Extracted data entries

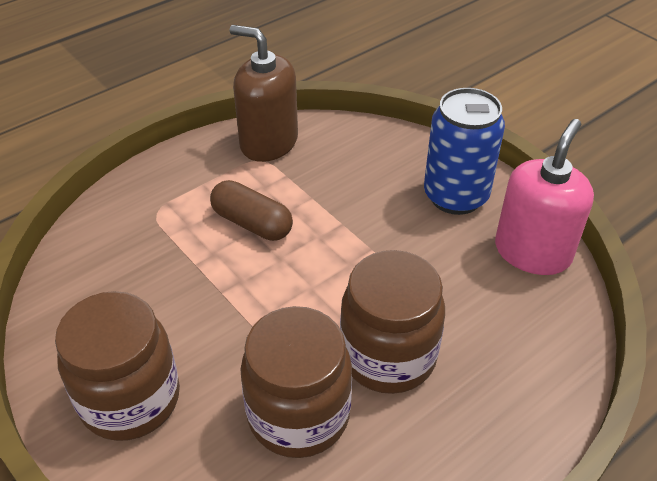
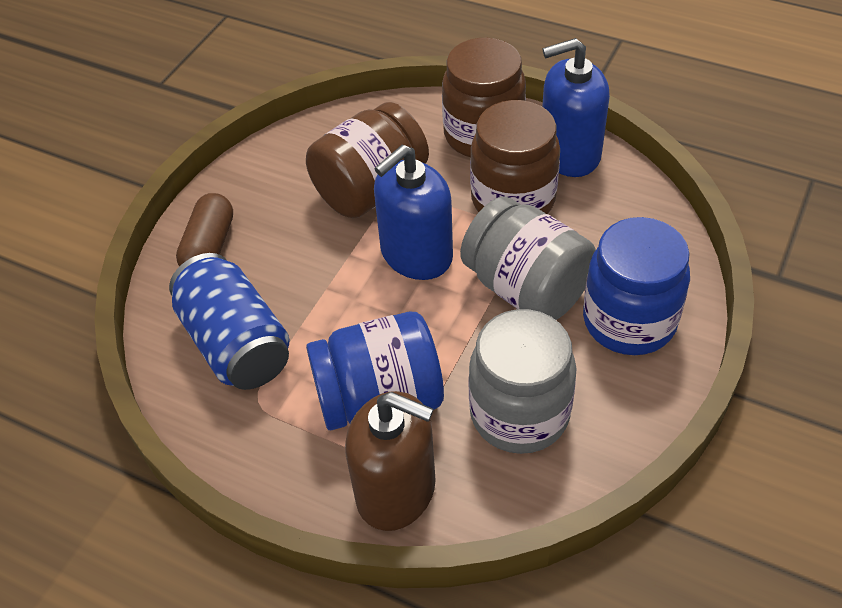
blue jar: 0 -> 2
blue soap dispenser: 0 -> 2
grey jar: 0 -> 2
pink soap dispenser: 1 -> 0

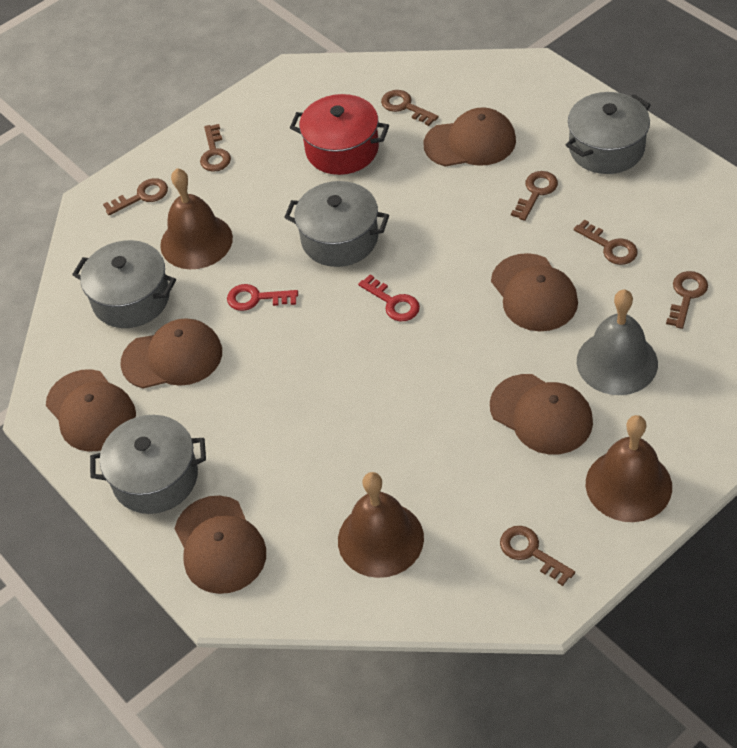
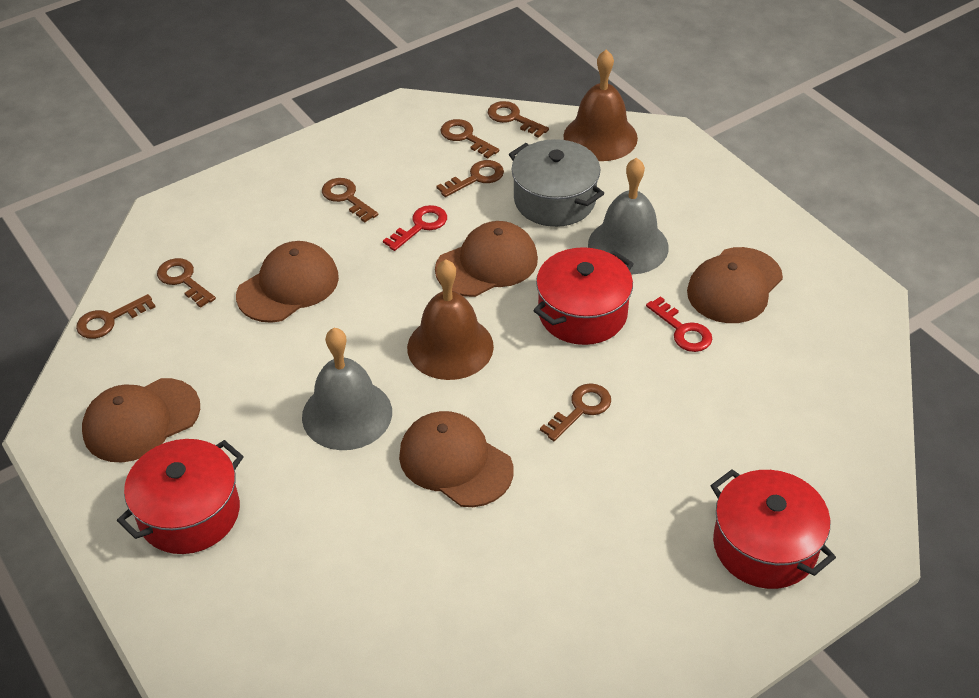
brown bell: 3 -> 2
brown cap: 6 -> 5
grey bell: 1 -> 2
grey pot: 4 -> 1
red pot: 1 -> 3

* Task statement: Tell how many lines above include the word "dispenser". Give the number alone.

* Exercise response: 2